[Assignment]
Retype the listing found below exactly, but leave out each picture.

[Supplied material]
────────

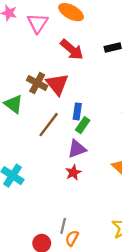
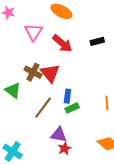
pink triangle: (38, 23) -> (34, 32), moved
green rectangle: (83, 125) -> (72, 108), turned 32
purple triangle: (77, 149) -> (59, 135), moved, turned 30

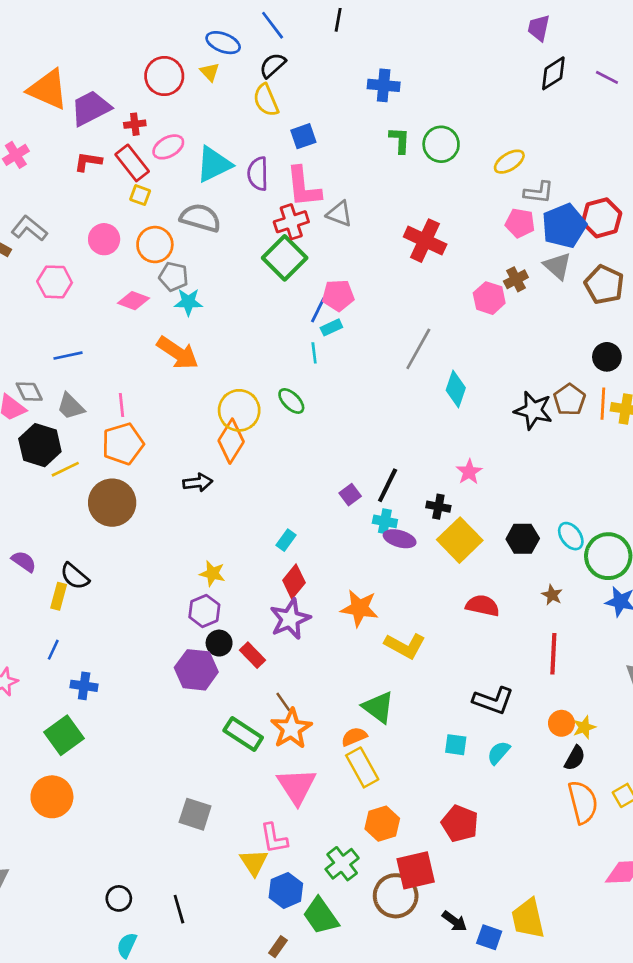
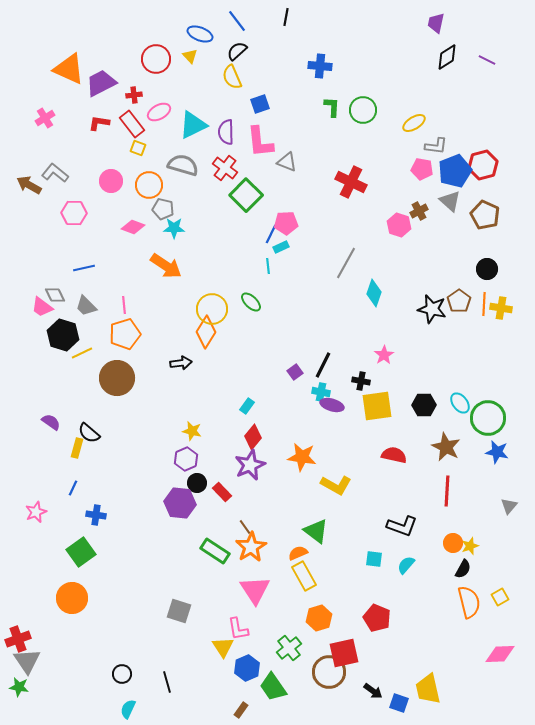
red cross: (291, 222) -> (225, 168), moved, turned -35
yellow square: (460, 540) -> (377, 406), turned 36
brown star: (552, 595) -> (446, 447), size x1.8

────────

[Response box]
pink triangle: (38, 23) -> (34, 32), moved
green rectangle: (83, 125) -> (72, 108), turned 32
purple triangle: (77, 149) -> (59, 135), moved, turned 30

red cross: (291, 222) -> (225, 168), moved, turned -35
yellow square: (460, 540) -> (377, 406), turned 36
brown star: (552, 595) -> (446, 447), size x1.8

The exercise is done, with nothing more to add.